* WHAT IS BEING ASKED: Beginning with the line that has "black cross at", write out each line down to the end of the records below exactly, and include no pictures.

[Colored shape tracking data]

::::::::::

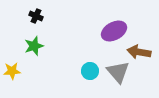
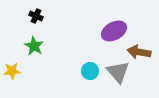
green star: rotated 24 degrees counterclockwise
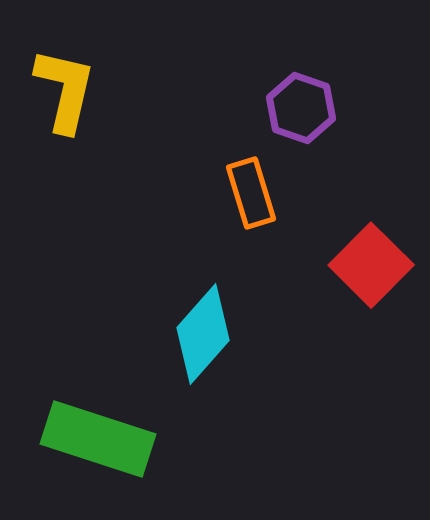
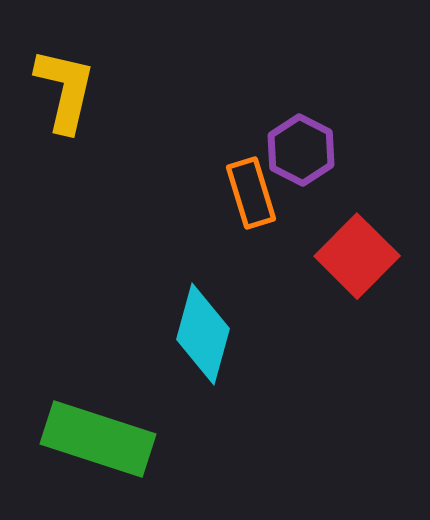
purple hexagon: moved 42 px down; rotated 8 degrees clockwise
red square: moved 14 px left, 9 px up
cyan diamond: rotated 26 degrees counterclockwise
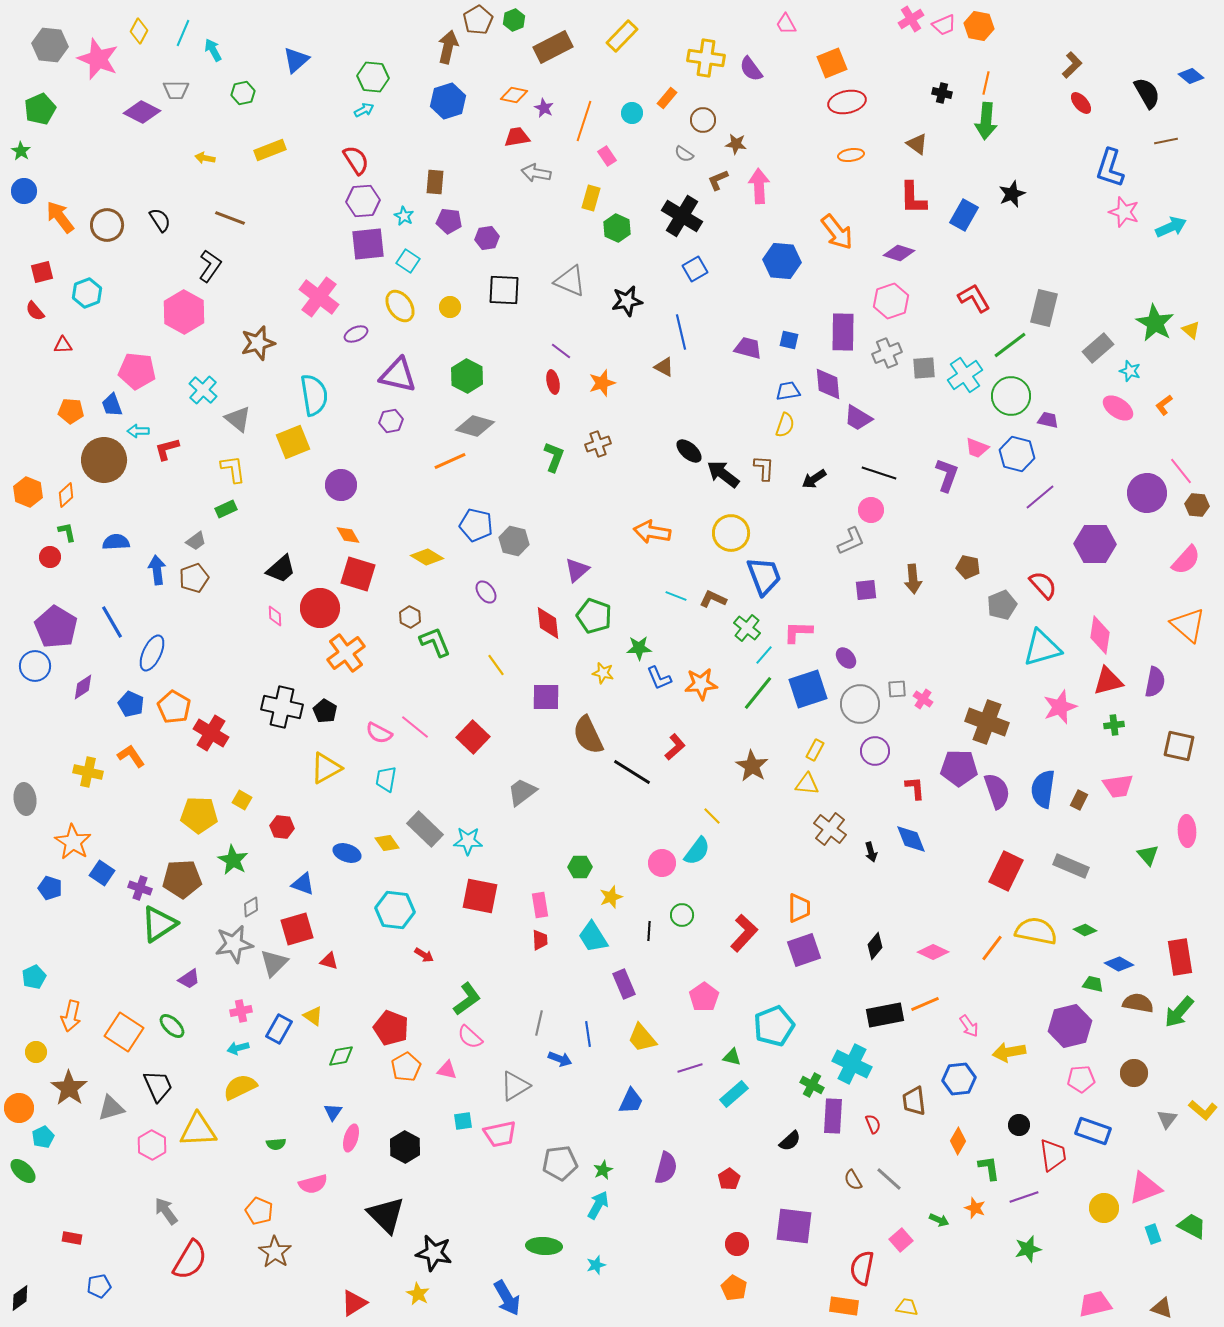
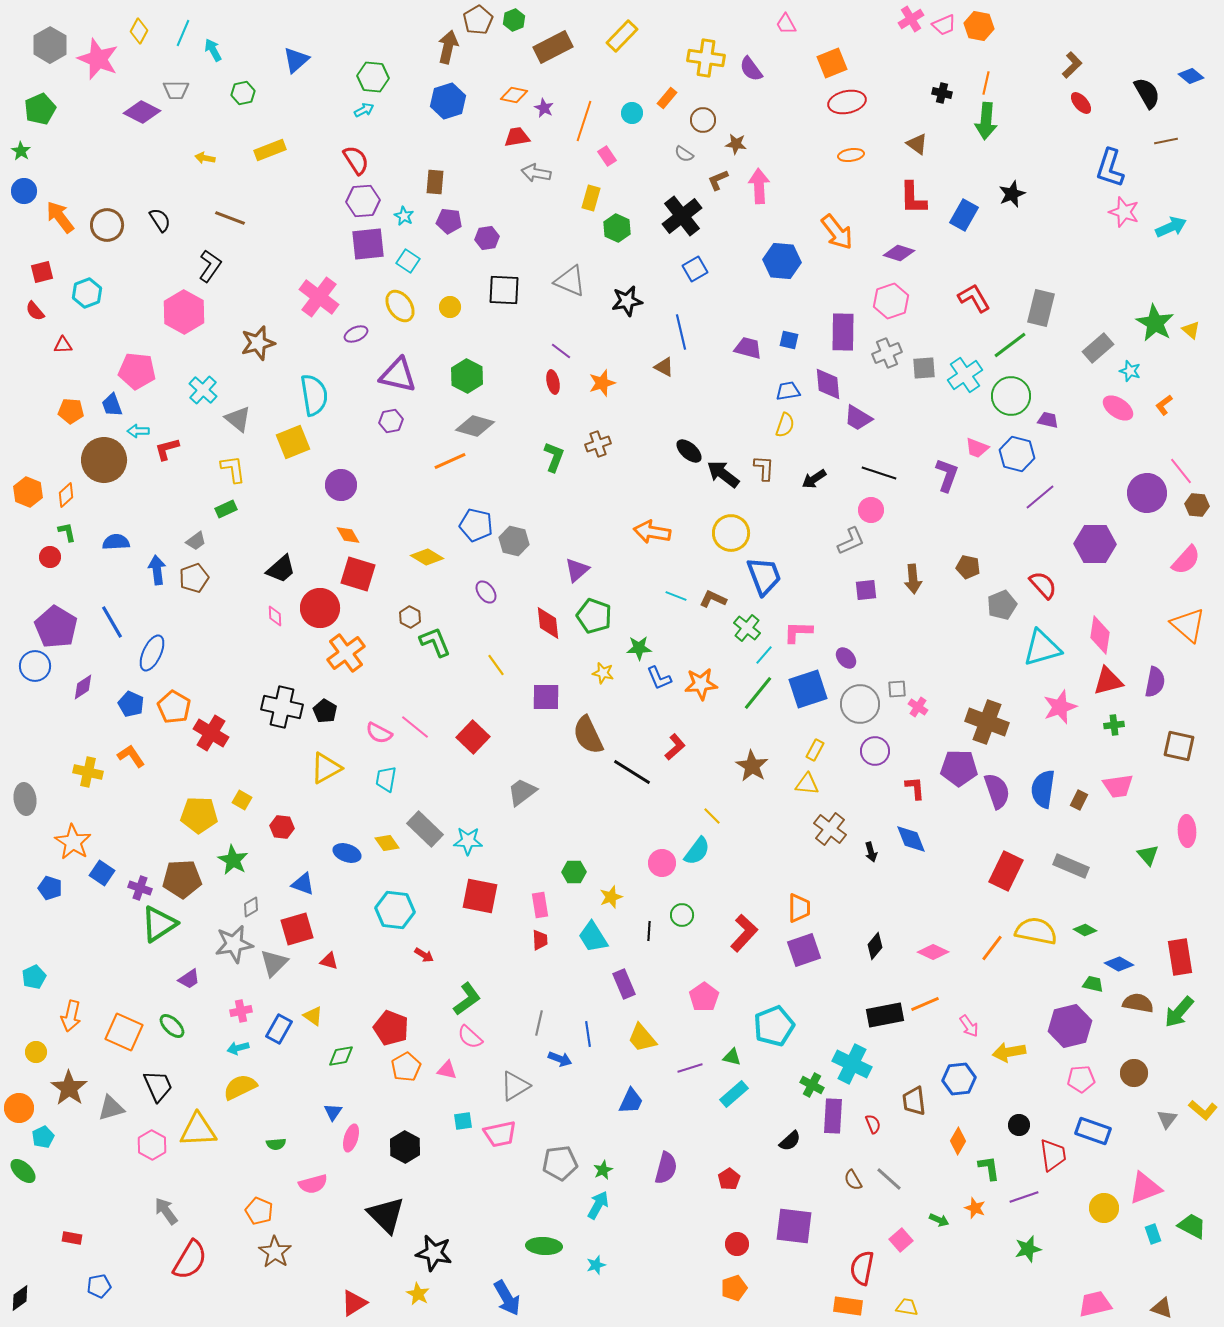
gray hexagon at (50, 45): rotated 24 degrees clockwise
black cross at (682, 216): rotated 21 degrees clockwise
gray rectangle at (1044, 308): moved 3 px left
pink cross at (923, 699): moved 5 px left, 8 px down
green hexagon at (580, 867): moved 6 px left, 5 px down
orange square at (124, 1032): rotated 9 degrees counterclockwise
orange pentagon at (734, 1288): rotated 25 degrees clockwise
orange rectangle at (844, 1306): moved 4 px right
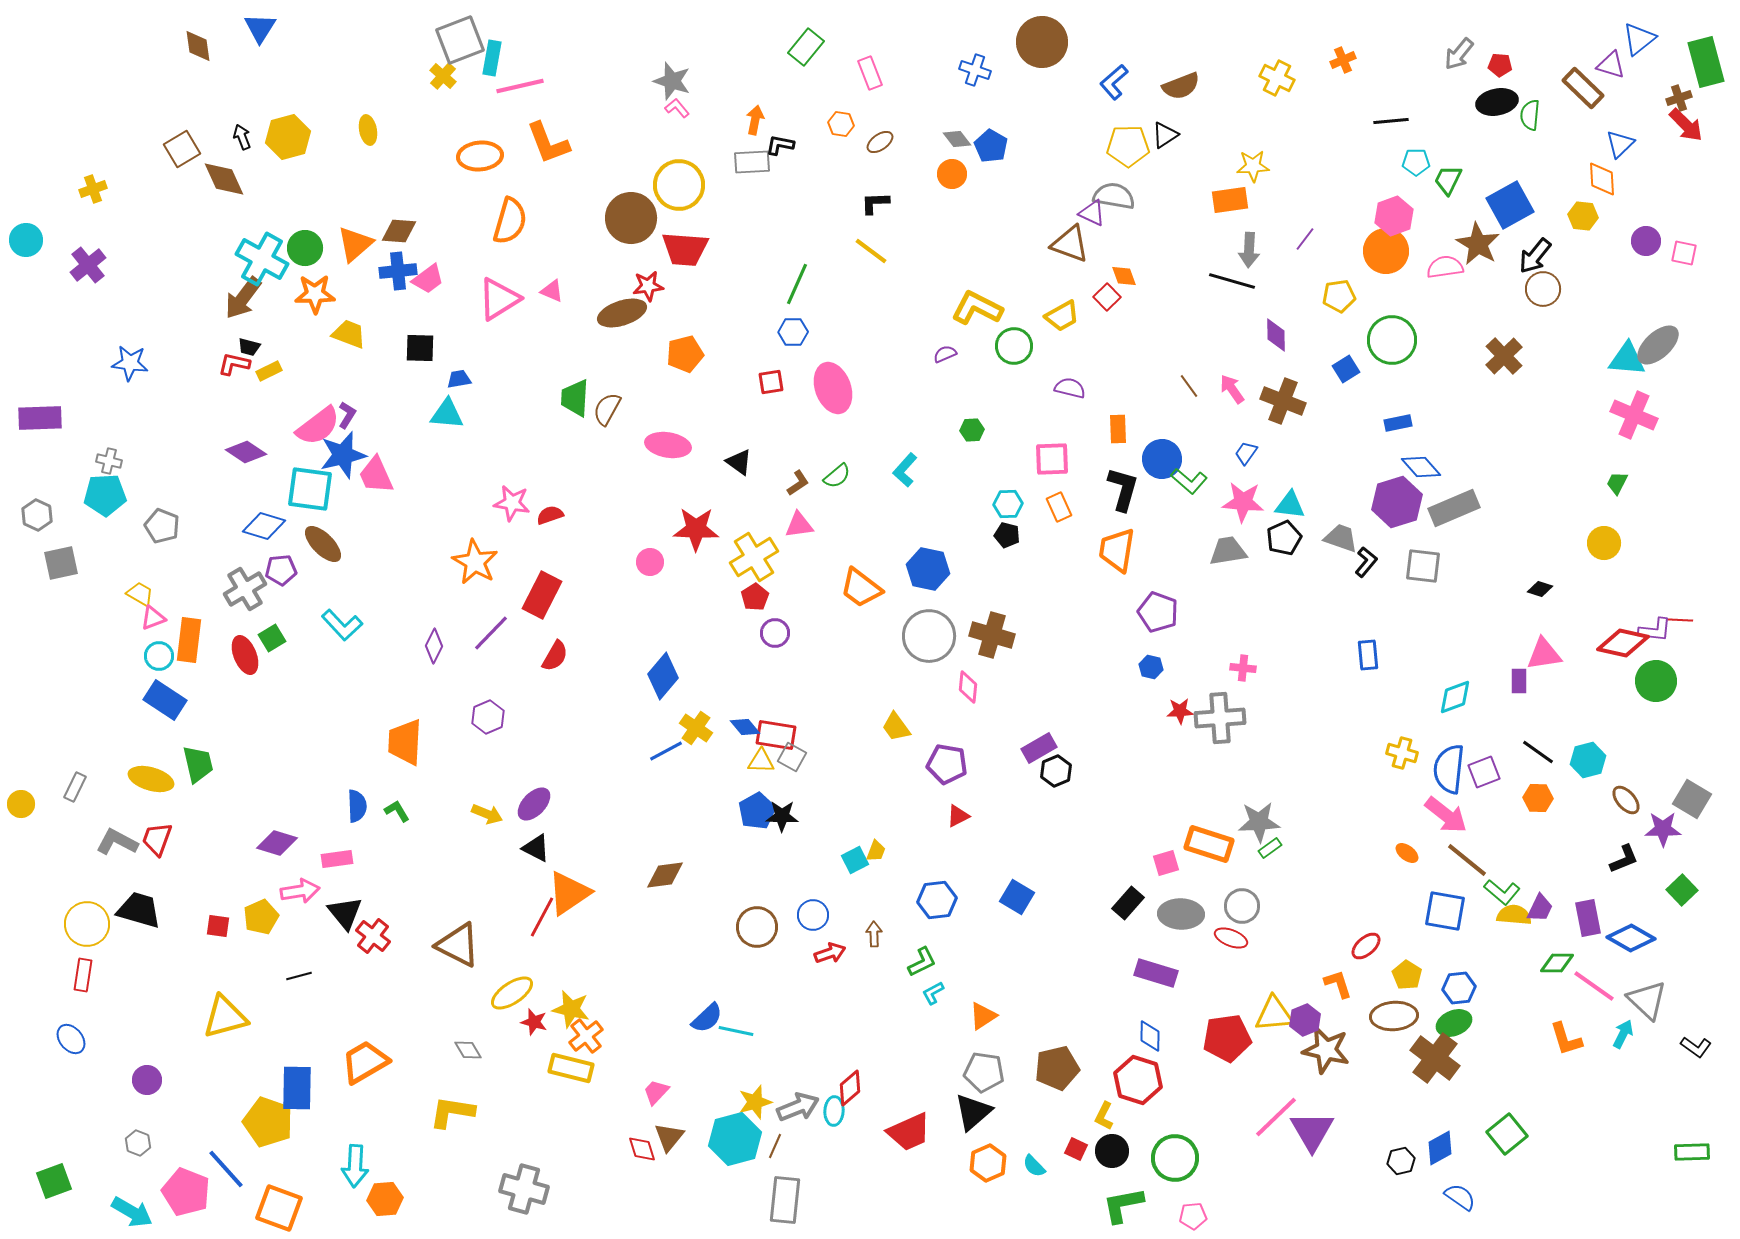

::::::::::

* TASK ANSWER:
black cross at (682, 216): rotated 21 degrees clockwise
gray rectangle at (1044, 308): moved 3 px left
pink cross at (923, 699): moved 5 px left, 8 px down
green hexagon at (580, 867): moved 6 px left, 5 px down
orange square at (124, 1032): rotated 9 degrees counterclockwise
orange pentagon at (734, 1288): rotated 25 degrees clockwise
orange rectangle at (844, 1306): moved 4 px right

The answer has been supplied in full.